Records from a data source:
§ §
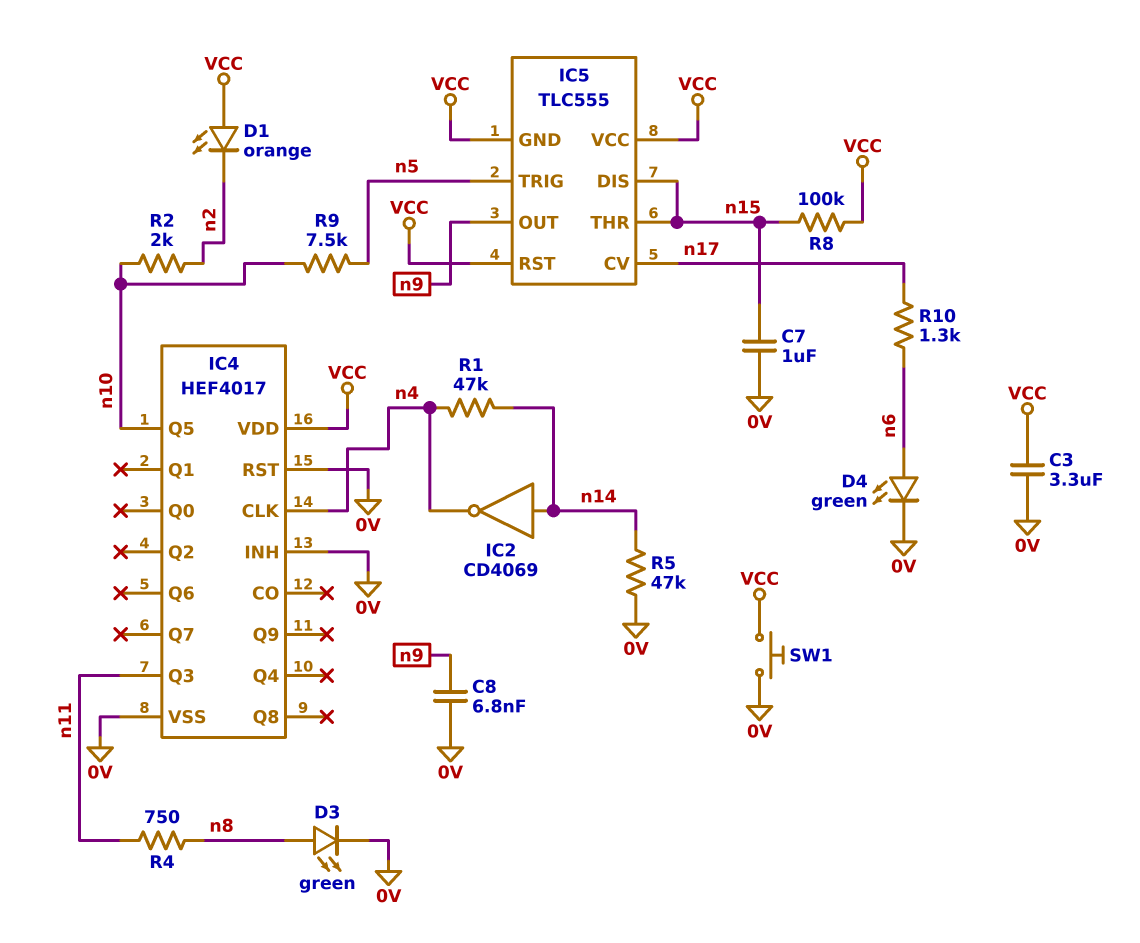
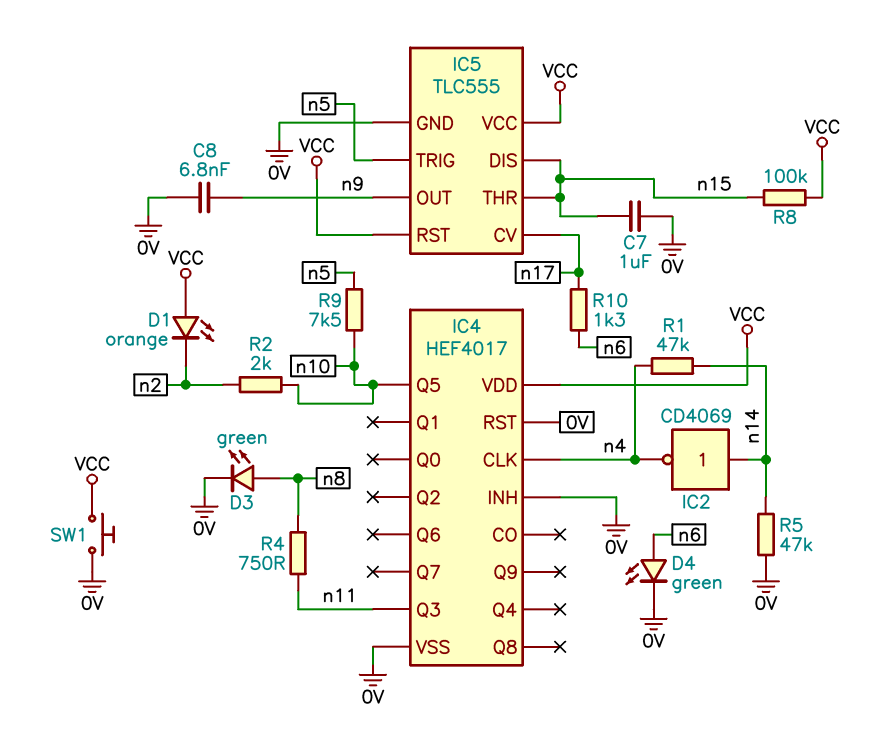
C3: 3.3uF (0V, VCC) -> none
IC5 pin GND: VCC -> 0V

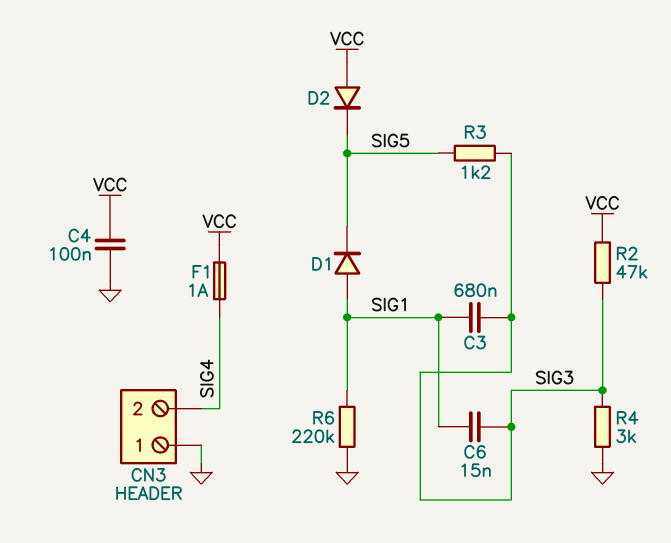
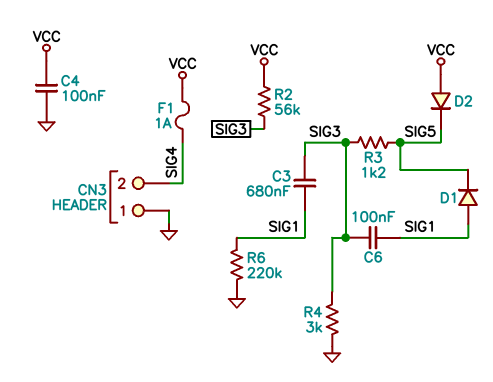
C6: 15nF (SIG1, SIG3) -> 100nF (SIG1, SIG3)
R2: 47k (SIG3, VCC) -> 56k (SIG3, VCC)

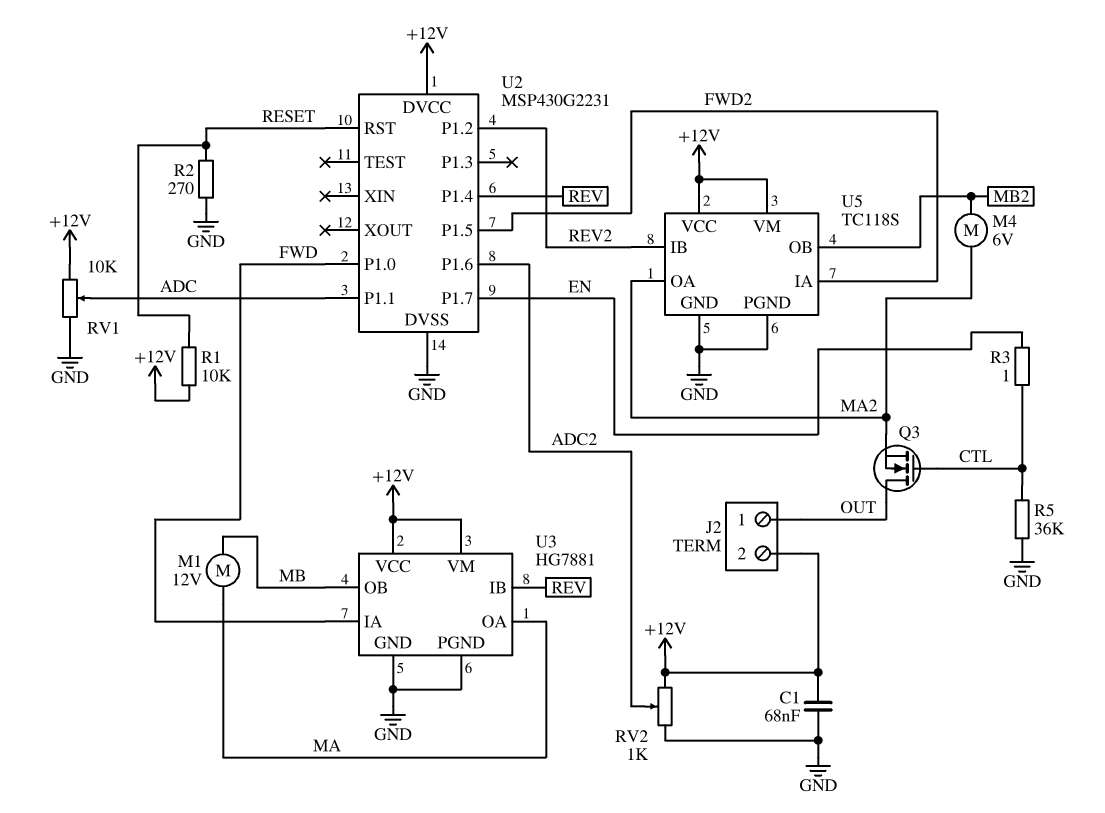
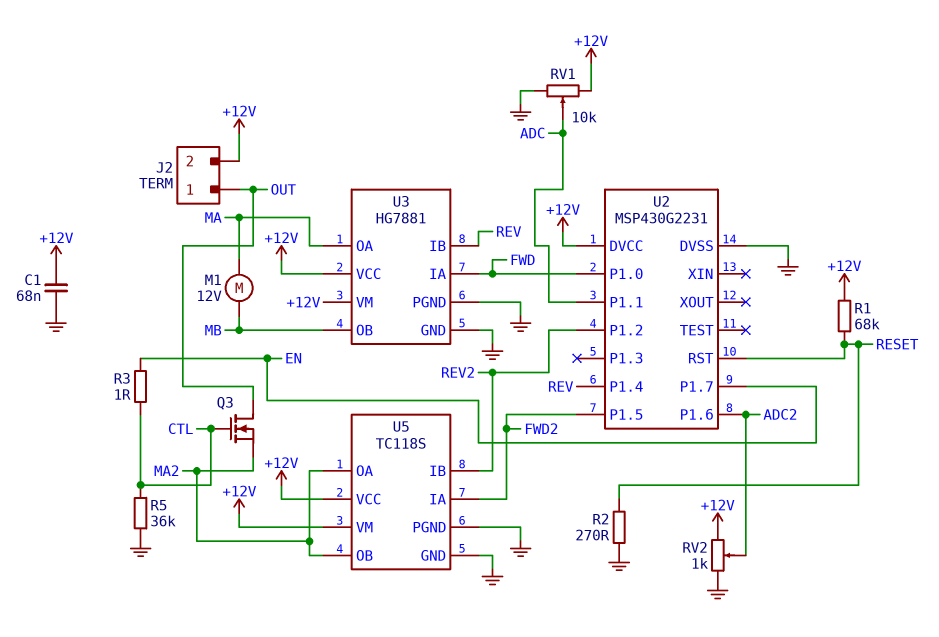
M4: motor 6V (MA2, MB2) -> none
R1: 10k (+12V, RESET) -> 68k (+12V, RESET)
U5 pin OB: MB2 -> MA2

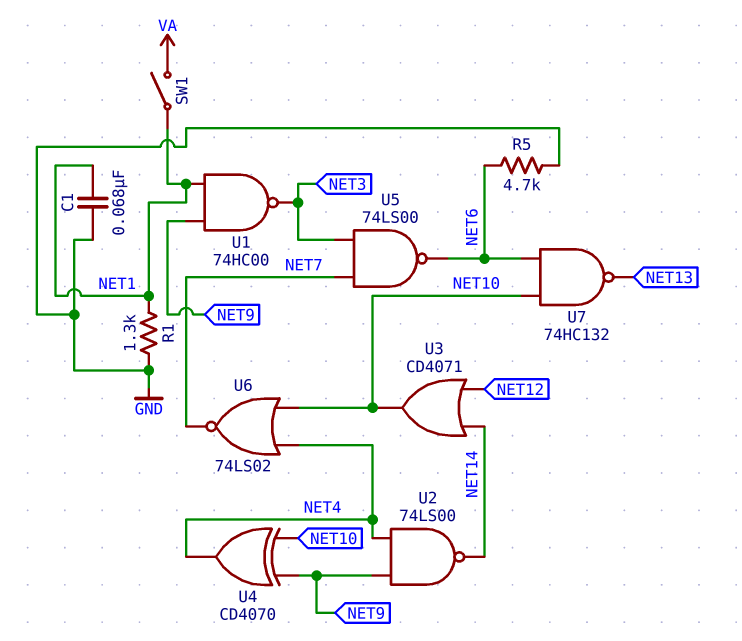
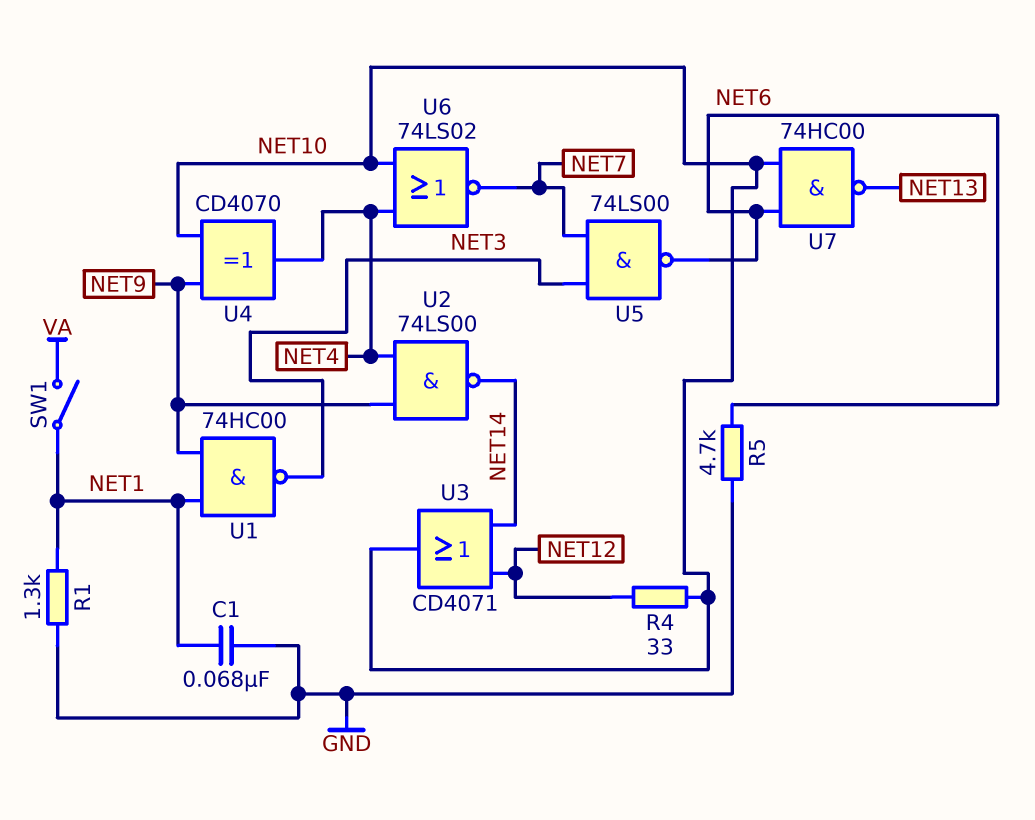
R4: none -> 33 (NET10, NET12)
U7: NAND 74HC132 (in NET6, in NET10, out NET13) -> NAND 74HC00 (in NET6, in NET10, out NET13)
§ §
- [Task brief]
All lines holding the word "none" must be copied from the data.

- [Task output]
C3: 3.3uF (0V, VCC) -> none
M4: motor 6V (MA2, MB2) -> none
R4: none -> 33 (NET10, NET12)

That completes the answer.